• WHAT THE EXERCISE ASKS: Which of the lines below hold the word "degrees"? Pull each of them out.

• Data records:

▼▼▼

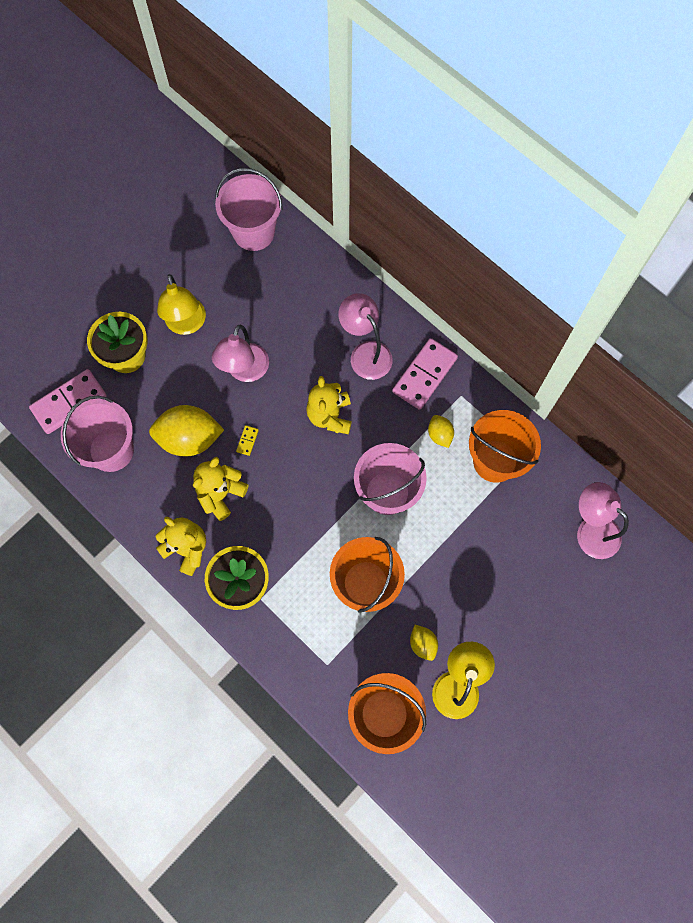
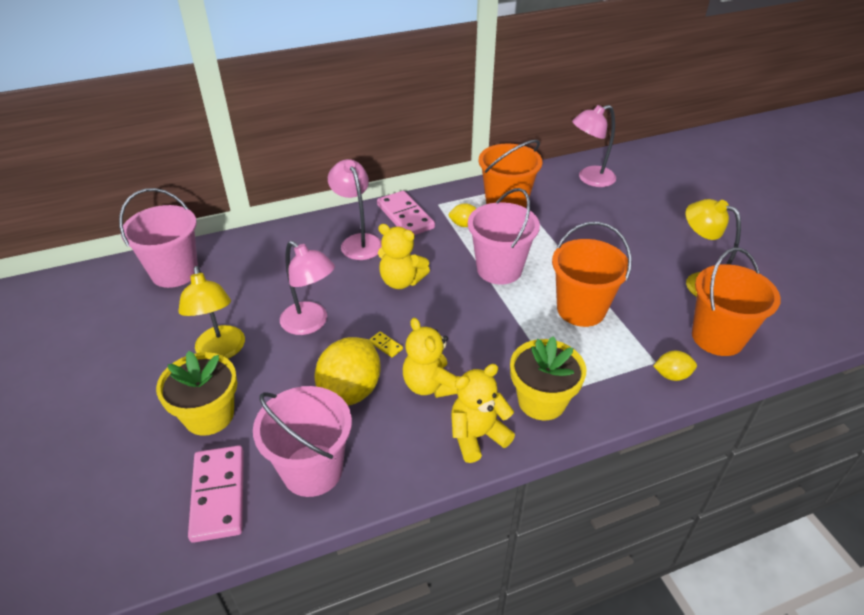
camera: 65 degrees left, 30 degrees down
(187, 324) = (221, 351): yellow lamp -> yellow lamp turned 60 degrees clockwise
(365, 353) = (358, 241): pink lamp -> pink lamp turned 75 degrees clockwise
(422, 644) = (654, 292): yellow lemon -> yellow lemon (671, 375)

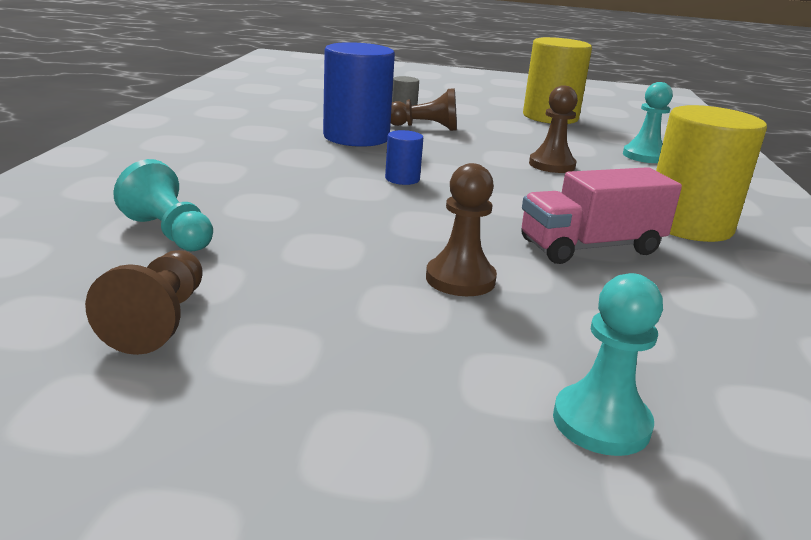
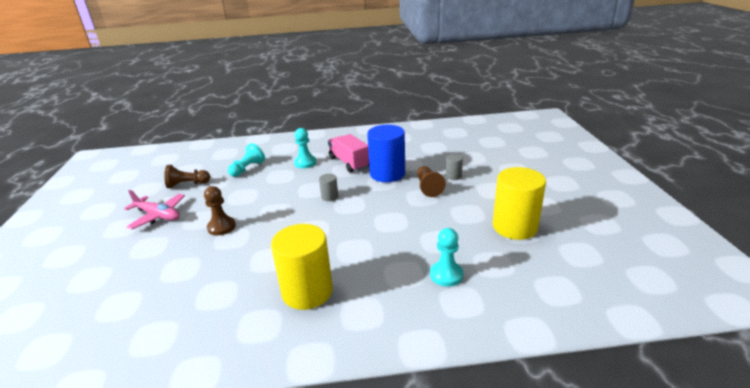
camera: 80 degrees right, 5 degrees up
(336, 372) = (158, 216): none -> pink plane
(402, 179) = (329, 197): blue cylinder -> grey cylinder
(552, 165) = (388, 236): brown pawn -> none
(590, 247) = (262, 257): pink truck -> pink truck (349, 163)
(601, 422) = (124, 264): turquoise pawn -> turquoise pawn (305, 163)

▲▲▲

• SOLUTION TO THE EXERCISE:
camera: 65 degrees left, 30 degrees down
(187, 324) = (221, 351): yellow lamp -> yellow lamp turned 60 degrees clockwise
(365, 353) = (358, 241): pink lamp -> pink lamp turned 75 degrees clockwise
camera: 80 degrees right, 5 degrees up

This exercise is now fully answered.